[Collection entries]
^^^^

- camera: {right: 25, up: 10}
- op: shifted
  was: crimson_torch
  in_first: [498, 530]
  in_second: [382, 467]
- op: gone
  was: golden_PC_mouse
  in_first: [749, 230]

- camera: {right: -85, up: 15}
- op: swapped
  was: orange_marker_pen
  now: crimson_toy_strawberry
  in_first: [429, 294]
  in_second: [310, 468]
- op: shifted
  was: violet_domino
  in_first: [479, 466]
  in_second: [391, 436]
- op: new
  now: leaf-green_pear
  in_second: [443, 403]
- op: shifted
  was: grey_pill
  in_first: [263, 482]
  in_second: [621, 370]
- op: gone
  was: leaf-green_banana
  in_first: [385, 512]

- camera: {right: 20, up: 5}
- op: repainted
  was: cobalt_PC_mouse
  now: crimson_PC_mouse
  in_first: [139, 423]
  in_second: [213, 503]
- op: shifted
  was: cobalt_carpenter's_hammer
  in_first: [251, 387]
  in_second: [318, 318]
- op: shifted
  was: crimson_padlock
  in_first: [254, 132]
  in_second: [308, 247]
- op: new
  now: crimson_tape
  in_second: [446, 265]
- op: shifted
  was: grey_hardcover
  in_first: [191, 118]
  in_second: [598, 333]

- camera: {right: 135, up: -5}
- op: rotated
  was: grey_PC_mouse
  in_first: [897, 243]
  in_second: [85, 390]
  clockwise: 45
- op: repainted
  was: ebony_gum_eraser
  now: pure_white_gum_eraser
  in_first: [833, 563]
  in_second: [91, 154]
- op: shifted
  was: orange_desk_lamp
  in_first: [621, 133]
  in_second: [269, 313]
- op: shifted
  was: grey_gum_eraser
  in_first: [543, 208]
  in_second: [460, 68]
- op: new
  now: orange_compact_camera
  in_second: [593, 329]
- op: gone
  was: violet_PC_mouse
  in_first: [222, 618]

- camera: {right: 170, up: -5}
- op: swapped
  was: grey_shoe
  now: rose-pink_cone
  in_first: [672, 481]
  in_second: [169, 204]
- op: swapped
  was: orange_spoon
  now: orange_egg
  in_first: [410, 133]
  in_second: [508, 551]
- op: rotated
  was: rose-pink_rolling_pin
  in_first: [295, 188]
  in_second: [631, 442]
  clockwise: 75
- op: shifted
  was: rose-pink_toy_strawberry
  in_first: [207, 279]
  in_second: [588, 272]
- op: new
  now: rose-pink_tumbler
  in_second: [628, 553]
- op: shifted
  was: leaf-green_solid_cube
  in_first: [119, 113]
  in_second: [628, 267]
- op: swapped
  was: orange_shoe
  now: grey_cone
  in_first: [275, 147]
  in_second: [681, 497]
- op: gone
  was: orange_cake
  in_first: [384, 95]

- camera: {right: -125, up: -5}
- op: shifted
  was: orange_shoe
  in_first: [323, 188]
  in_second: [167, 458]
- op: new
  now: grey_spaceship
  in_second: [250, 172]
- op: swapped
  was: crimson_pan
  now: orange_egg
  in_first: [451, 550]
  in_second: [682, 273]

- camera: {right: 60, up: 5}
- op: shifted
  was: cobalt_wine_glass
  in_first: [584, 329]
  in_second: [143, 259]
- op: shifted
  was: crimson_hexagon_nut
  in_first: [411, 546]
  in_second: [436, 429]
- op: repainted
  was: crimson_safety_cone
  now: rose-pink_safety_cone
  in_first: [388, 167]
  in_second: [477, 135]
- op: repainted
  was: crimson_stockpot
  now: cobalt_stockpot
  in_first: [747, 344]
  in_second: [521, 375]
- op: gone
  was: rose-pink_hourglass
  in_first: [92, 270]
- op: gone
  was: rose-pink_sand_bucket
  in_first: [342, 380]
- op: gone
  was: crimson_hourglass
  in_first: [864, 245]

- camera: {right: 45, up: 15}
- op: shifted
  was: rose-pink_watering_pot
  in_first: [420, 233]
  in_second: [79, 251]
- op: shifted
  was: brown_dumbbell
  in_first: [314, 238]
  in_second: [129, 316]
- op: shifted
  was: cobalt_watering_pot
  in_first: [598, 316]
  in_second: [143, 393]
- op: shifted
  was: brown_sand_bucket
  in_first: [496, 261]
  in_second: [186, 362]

^^^^

▸ Task goal: Restate the data above in full, keeping every word as it is.

▸ Task answer:
- camera: {right: 25, up: 10}
- op: shifted
  was: crimson_torch
  in_first: [498, 530]
  in_second: [382, 467]
- op: gone
  was: golden_PC_mouse
  in_first: [749, 230]

- camera: {right: -85, up: 15}
- op: swapped
  was: orange_marker_pen
  now: crimson_toy_strawberry
  in_first: [429, 294]
  in_second: [310, 468]
- op: shifted
  was: violet_domino
  in_first: [479, 466]
  in_second: [391, 436]
- op: new
  now: leaf-green_pear
  in_second: [443, 403]
- op: shifted
  was: grey_pill
  in_first: [263, 482]
  in_second: [621, 370]
- op: gone
  was: leaf-green_banana
  in_first: [385, 512]

- camera: {right: 20, up: 5}
- op: repainted
  was: cobalt_PC_mouse
  now: crimson_PC_mouse
  in_first: [139, 423]
  in_second: [213, 503]
- op: shifted
  was: cobalt_carpenter's_hammer
  in_first: [251, 387]
  in_second: [318, 318]
- op: shifted
  was: crimson_padlock
  in_first: [254, 132]
  in_second: [308, 247]
- op: new
  now: crimson_tape
  in_second: [446, 265]
- op: shifted
  was: grey_hardcover
  in_first: [191, 118]
  in_second: [598, 333]

- camera: {right: 135, up: -5}
- op: rotated
  was: grey_PC_mouse
  in_first: [897, 243]
  in_second: [85, 390]
  clockwise: 45
- op: repainted
  was: ebony_gum_eraser
  now: pure_white_gum_eraser
  in_first: [833, 563]
  in_second: [91, 154]
- op: shifted
  was: orange_desk_lamp
  in_first: [621, 133]
  in_second: [269, 313]
- op: shifted
  was: grey_gum_eraser
  in_first: [543, 208]
  in_second: [460, 68]
- op: new
  now: orange_compact_camera
  in_second: [593, 329]
- op: gone
  was: violet_PC_mouse
  in_first: [222, 618]

- camera: {right: 170, up: -5}
- op: swapped
  was: grey_shoe
  now: rose-pink_cone
  in_first: [672, 481]
  in_second: [169, 204]
- op: swapped
  was: orange_spoon
  now: orange_egg
  in_first: [410, 133]
  in_second: [508, 551]
- op: rotated
  was: rose-pink_rolling_pin
  in_first: [295, 188]
  in_second: [631, 442]
  clockwise: 75
- op: shifted
  was: rose-pink_toy_strawberry
  in_first: [207, 279]
  in_second: [588, 272]
- op: new
  now: rose-pink_tumbler
  in_second: [628, 553]
- op: shifted
  was: leaf-green_solid_cube
  in_first: [119, 113]
  in_second: [628, 267]
- op: swapped
  was: orange_shoe
  now: grey_cone
  in_first: [275, 147]
  in_second: [681, 497]
- op: gone
  was: orange_cake
  in_first: [384, 95]

- camera: {right: -125, up: -5}
- op: shifted
  was: orange_shoe
  in_first: [323, 188]
  in_second: [167, 458]
- op: new
  now: grey_spaceship
  in_second: [250, 172]
- op: swapped
  was: crimson_pan
  now: orange_egg
  in_first: [451, 550]
  in_second: [682, 273]

- camera: {right: 60, up: 5}
- op: shifted
  was: cobalt_wine_glass
  in_first: [584, 329]
  in_second: [143, 259]
- op: shifted
  was: crimson_hexagon_nut
  in_first: [411, 546]
  in_second: [436, 429]
- op: repainted
  was: crimson_safety_cone
  now: rose-pink_safety_cone
  in_first: [388, 167]
  in_second: [477, 135]
- op: repainted
  was: crimson_stockpot
  now: cobalt_stockpot
  in_first: [747, 344]
  in_second: [521, 375]
- op: gone
  was: rose-pink_hourglass
  in_first: [92, 270]
- op: gone
  was: rose-pink_sand_bucket
  in_first: [342, 380]
- op: gone
  was: crimson_hourglass
  in_first: [864, 245]

- camera: {right: 45, up: 15}
- op: shifted
  was: rose-pink_watering_pot
  in_first: [420, 233]
  in_second: [79, 251]
- op: shifted
  was: brown_dumbbell
  in_first: [314, 238]
  in_second: [129, 316]
- op: shifted
  was: cobalt_watering_pot
  in_first: [598, 316]
  in_second: [143, 393]
- op: shifted
  was: brown_sand_bucket
  in_first: [496, 261]
  in_second: [186, 362]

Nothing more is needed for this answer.